Collected material:
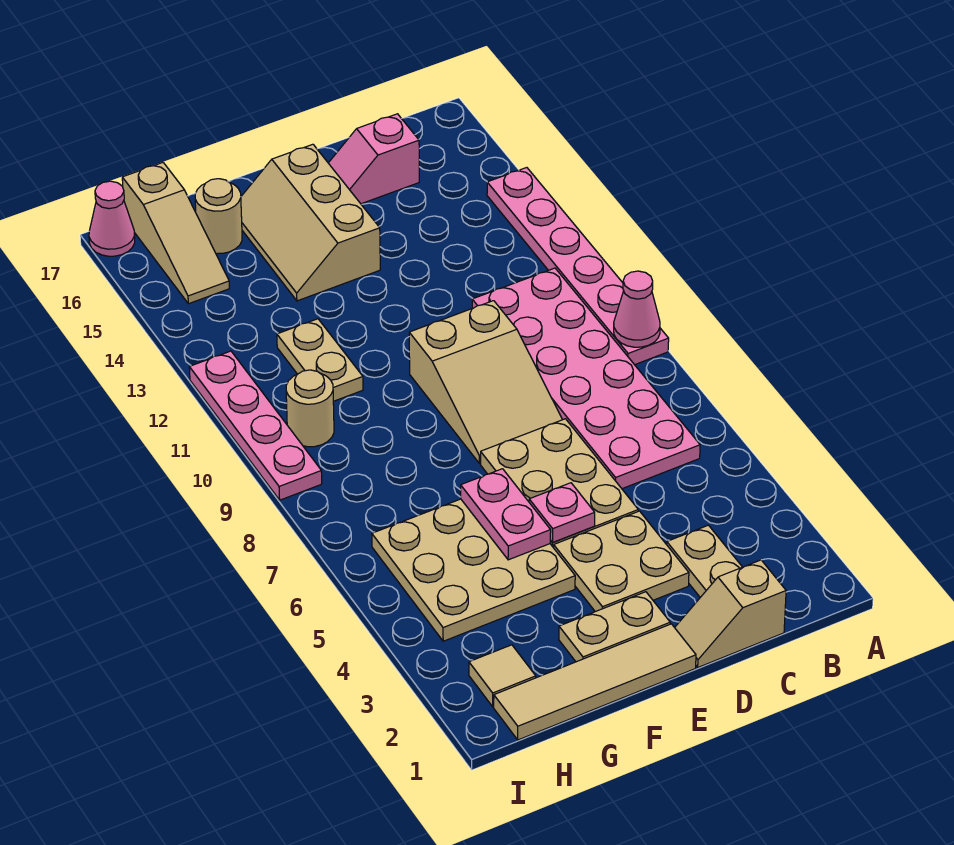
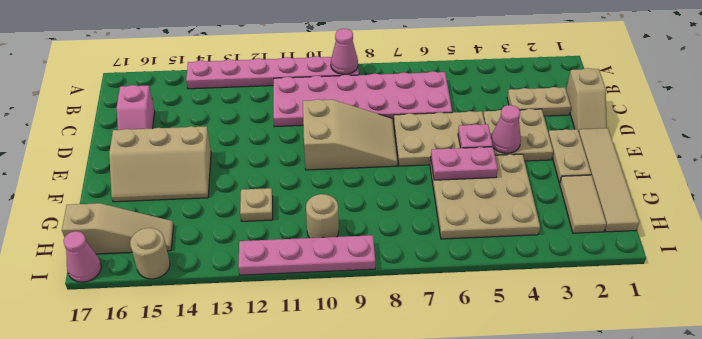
none -> pink cone E4 level 2
tan plate G11:G12 level 1 -> tan plate G12 level 1
tan round brick G16 level 1 -> tan round brick I15 level 1
tan tile H2 level 1 -> tan tile G2:H2 level 1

What is required: The response must match the listing exactly, except that pictures are removed.

Solution to this task:
none -> pink cone E4 level 2
tan plate G11:G12 level 1 -> tan plate G12 level 1
tan round brick G16 level 1 -> tan round brick I15 level 1
tan tile H2 level 1 -> tan tile G2:H2 level 1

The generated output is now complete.